[Materials provided]
::::::::::

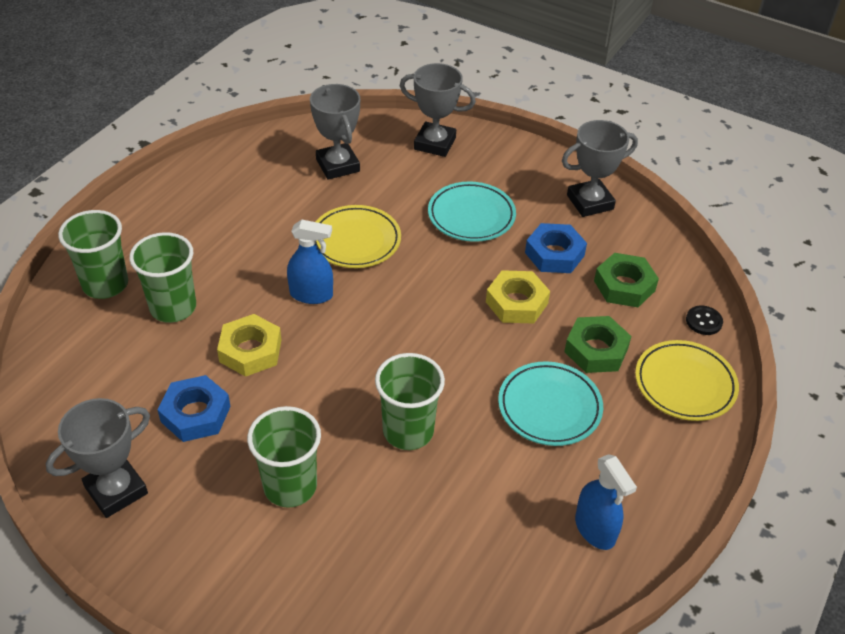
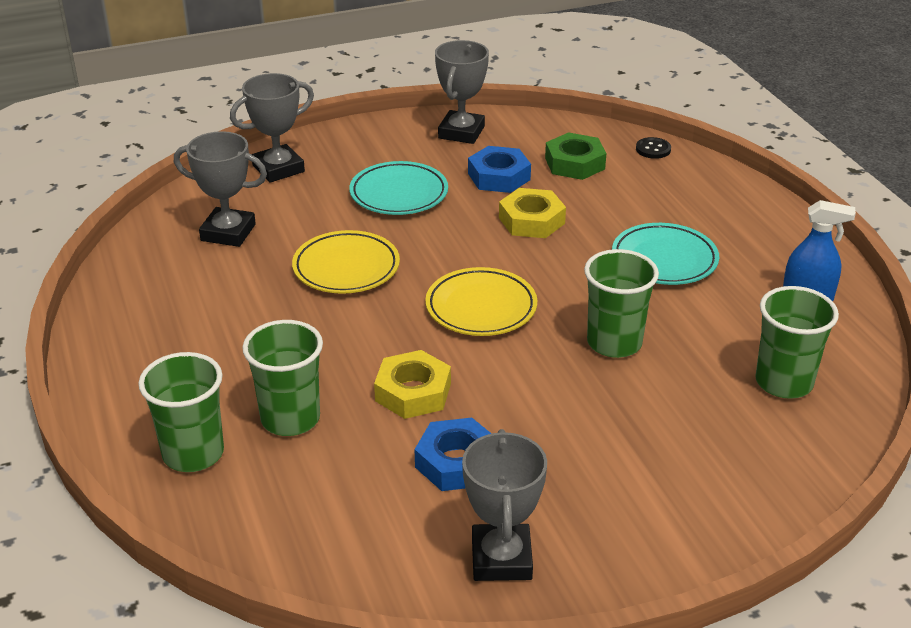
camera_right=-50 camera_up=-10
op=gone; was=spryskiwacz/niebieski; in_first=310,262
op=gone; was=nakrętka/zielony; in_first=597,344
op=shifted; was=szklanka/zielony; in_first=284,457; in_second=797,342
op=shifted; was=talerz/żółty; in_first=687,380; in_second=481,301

::::::::::

[Task to carry out] Everything from the line that contains "op=gone; was=nakrętka/zielony; in_first=597,344" to the last line of the records, restated word for word, is the required output.

[The answer]
op=gone; was=nakrętka/zielony; in_first=597,344
op=shifted; was=szklanka/zielony; in_first=284,457; in_second=797,342
op=shifted; was=talerz/żółty; in_first=687,380; in_second=481,301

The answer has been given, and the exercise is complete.